-- Available data follows --
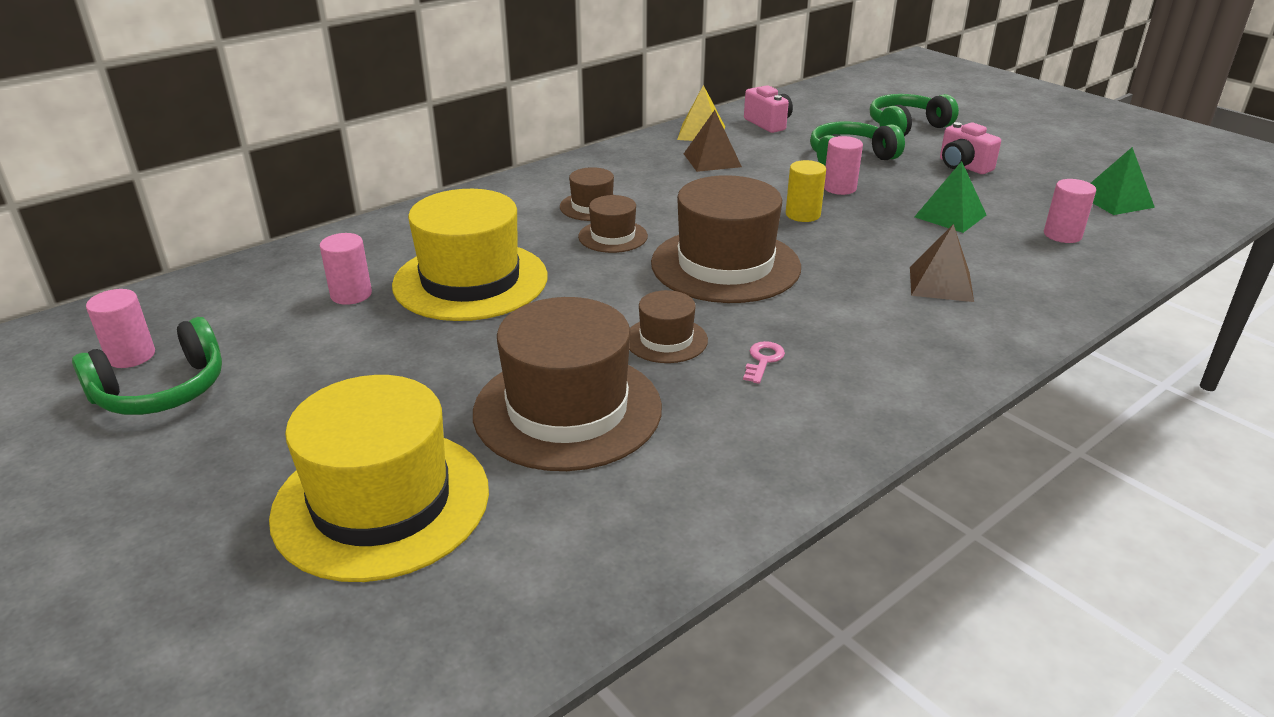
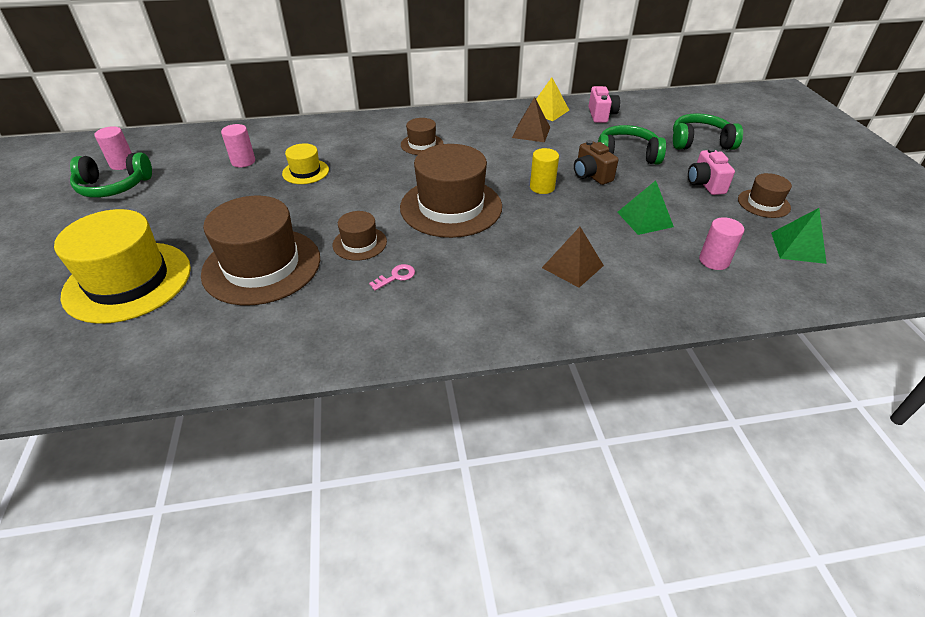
camera: 30 degrees right, 10 degrees up
(470, 281) = (305, 172): yellow hat -> yellow hat, size x0.49
(613, 236) = (410, 167): brown hat -> brown hat (763, 203)
(839, 188) = (591, 175): pink cylinder -> brown camera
-- Available data concluded --
§ Problem:
Your copy of the listing should match it exactly, apart from the pictures, which are left out.

§ Result below:
camera: 30 degrees right, 10 degrees up
(470, 281) = (305, 172): yellow hat -> yellow hat, size x0.49
(613, 236) = (410, 167): brown hat -> brown hat (763, 203)
(839, 188) = (591, 175): pink cylinder -> brown camera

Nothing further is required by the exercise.